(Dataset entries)
__________________________________________________

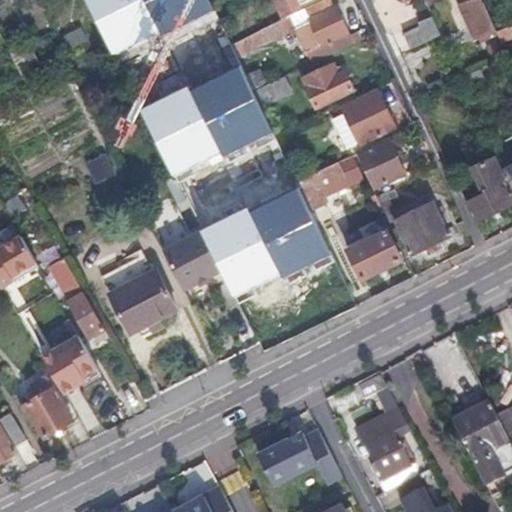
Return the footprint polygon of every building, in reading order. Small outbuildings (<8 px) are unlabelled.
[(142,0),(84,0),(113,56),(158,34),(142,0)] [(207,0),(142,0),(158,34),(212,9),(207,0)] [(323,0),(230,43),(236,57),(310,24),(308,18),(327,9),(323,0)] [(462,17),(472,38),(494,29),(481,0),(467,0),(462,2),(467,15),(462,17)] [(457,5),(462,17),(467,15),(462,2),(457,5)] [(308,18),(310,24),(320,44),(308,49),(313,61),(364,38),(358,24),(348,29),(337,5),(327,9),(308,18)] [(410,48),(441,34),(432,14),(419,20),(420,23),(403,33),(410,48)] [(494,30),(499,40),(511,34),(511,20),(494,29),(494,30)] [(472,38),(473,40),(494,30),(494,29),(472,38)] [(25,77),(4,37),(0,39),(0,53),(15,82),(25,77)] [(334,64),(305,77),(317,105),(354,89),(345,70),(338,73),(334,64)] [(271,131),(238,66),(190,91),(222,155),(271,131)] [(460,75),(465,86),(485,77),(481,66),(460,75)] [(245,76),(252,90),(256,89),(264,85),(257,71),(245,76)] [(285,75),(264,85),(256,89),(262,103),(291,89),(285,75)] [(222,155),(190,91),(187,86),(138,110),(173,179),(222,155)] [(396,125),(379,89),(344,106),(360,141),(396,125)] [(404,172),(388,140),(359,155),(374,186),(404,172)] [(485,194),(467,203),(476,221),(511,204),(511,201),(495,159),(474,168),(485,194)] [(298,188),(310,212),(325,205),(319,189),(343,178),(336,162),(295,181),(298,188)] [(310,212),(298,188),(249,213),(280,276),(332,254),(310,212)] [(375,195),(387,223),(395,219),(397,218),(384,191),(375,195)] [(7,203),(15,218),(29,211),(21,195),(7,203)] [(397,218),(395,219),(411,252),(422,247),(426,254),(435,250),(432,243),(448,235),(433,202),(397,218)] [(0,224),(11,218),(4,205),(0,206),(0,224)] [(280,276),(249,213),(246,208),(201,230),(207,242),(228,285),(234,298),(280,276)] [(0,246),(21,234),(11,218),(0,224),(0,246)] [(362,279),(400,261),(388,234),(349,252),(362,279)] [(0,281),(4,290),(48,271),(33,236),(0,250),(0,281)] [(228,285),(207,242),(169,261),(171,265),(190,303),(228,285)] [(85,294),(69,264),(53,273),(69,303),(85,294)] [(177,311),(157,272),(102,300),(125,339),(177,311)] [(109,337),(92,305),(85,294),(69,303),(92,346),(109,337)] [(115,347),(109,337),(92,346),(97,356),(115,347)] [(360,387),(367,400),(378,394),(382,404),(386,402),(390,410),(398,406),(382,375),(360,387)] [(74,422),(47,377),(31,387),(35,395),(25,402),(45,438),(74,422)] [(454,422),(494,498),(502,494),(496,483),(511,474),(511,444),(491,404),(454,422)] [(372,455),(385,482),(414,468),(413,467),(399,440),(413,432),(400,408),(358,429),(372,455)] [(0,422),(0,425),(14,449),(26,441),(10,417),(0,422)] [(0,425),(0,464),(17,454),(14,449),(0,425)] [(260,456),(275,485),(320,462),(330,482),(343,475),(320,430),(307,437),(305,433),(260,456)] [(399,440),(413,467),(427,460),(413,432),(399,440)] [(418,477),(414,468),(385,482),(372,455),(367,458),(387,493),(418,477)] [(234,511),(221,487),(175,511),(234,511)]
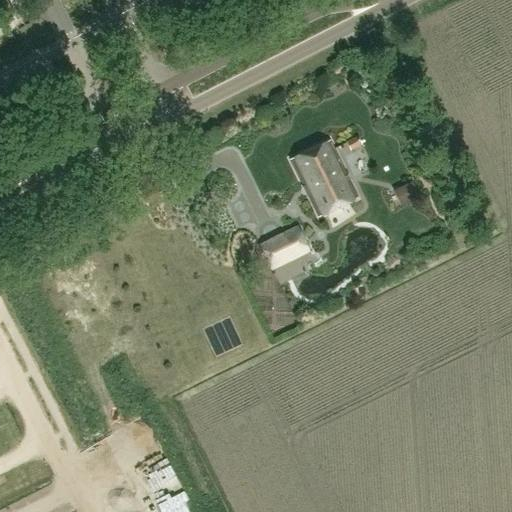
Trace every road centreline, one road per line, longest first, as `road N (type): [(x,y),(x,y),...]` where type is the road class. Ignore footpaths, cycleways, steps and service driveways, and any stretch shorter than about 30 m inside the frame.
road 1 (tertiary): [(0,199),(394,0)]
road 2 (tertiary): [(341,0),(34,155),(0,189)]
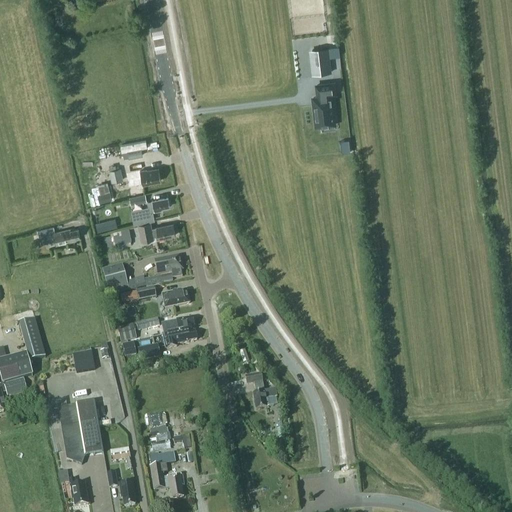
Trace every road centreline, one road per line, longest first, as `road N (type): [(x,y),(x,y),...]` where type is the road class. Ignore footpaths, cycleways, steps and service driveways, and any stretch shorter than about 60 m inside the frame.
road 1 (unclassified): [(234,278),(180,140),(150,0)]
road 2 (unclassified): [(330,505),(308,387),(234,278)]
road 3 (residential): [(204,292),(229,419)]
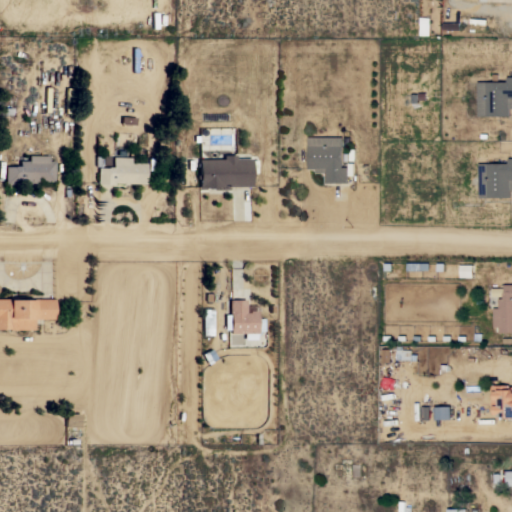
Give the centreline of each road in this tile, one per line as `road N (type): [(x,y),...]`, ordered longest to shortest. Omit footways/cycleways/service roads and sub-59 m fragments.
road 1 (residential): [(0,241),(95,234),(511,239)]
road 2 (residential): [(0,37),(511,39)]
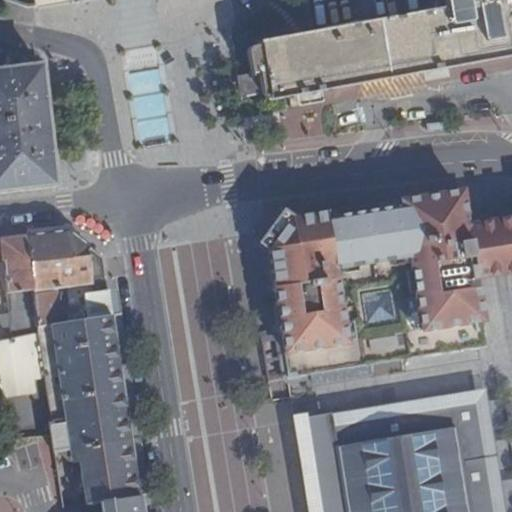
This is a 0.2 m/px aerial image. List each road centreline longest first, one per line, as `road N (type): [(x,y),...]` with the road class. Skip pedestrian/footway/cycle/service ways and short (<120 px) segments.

__________________________________________________

**WORK TO COMPLETE:** Write out the records word for word, starting at the line that contains "60 m inside the frame." and continuing through the end of the records, with both ends included. Leave the pictures out of your answer.

**WRITTEN RESPONSE:**
Trace every road centreline, one road per line, longest first, as `road N (type): [(x,y),(x,y),...]` where type is the road class. Ignore footpaths, cycleways, steps and service driveways, and any stretch shorter than about 60 m inside the frame.
road 1 (unclassified): [(234,278),(180,140),(150,0)]
road 2 (unclassified): [(330,505),(308,387),(234,278)]
road 3 (residential): [(204,292),(229,419)]
Give the centreline of each road in this tile, one per line as `road N (type): [(x,y),...]`, ordered longest to shortest. Omit footways/cycleways/service roads and sub-59 m fragments.
road 1 (residential): [(0,241),(95,234),(511,239)]
road 2 (residential): [(0,37),(511,39)]
This is a 0.2 m/px aerial image. List each road centreline longest first, one per line, as `road N (type): [(x,y),...]` with the road class. Skip pedestrian/footway/cycle/service ways and short (<120 px) segments.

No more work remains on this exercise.